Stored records
======
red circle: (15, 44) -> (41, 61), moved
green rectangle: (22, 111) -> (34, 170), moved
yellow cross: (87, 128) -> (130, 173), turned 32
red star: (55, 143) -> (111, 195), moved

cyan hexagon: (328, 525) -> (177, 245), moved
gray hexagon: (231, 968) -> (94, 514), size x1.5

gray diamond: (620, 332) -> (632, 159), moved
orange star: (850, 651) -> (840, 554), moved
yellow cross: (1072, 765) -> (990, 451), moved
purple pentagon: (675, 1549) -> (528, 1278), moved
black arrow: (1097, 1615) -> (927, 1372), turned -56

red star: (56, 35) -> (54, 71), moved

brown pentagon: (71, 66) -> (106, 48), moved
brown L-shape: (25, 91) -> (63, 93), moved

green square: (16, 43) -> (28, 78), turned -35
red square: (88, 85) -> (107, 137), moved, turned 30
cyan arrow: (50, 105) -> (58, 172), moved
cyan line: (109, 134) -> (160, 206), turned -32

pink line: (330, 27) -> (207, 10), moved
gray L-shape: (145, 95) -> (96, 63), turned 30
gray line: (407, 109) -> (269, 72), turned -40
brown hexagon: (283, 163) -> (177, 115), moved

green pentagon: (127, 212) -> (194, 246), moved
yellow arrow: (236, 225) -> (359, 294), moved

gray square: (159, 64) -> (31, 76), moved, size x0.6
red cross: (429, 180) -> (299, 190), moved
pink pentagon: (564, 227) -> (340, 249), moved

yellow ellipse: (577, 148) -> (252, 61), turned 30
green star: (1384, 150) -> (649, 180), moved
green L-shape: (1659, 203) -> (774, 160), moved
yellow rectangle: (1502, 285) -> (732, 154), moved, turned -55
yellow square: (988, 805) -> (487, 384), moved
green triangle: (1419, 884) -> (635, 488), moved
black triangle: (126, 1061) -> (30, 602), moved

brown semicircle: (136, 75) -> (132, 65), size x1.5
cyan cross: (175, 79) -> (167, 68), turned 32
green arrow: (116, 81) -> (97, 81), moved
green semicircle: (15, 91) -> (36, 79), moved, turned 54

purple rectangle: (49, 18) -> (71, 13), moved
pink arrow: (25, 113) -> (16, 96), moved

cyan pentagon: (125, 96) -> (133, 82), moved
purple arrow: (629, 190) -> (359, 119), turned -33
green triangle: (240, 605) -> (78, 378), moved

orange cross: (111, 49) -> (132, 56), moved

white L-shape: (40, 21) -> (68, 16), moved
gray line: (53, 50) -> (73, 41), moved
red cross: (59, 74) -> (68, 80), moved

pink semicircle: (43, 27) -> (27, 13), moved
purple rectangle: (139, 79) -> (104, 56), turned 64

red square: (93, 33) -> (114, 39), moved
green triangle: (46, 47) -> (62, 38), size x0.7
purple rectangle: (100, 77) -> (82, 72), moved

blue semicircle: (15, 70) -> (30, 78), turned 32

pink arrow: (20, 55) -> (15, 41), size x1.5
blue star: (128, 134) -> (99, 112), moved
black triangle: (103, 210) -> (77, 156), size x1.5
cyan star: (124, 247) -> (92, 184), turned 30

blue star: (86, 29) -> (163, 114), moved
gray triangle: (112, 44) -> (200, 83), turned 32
======
*What to do*. The lines to extract from the data above begin with the line containing "yellow arrow: (236, 225) -> (359, 294), moved" and end with the line containing "green L-shape: (1659, 203)". Extract them exactly, including both.

*Exercise result*.
yellow arrow: (236, 225) -> (359, 294), moved

gray square: (159, 64) -> (31, 76), moved, size x0.6
red cross: (429, 180) -> (299, 190), moved
pink pentagon: (564, 227) -> (340, 249), moved

yellow ellipse: (577, 148) -> (252, 61), turned 30
green star: (1384, 150) -> (649, 180), moved
green L-shape: (1659, 203) -> (774, 160), moved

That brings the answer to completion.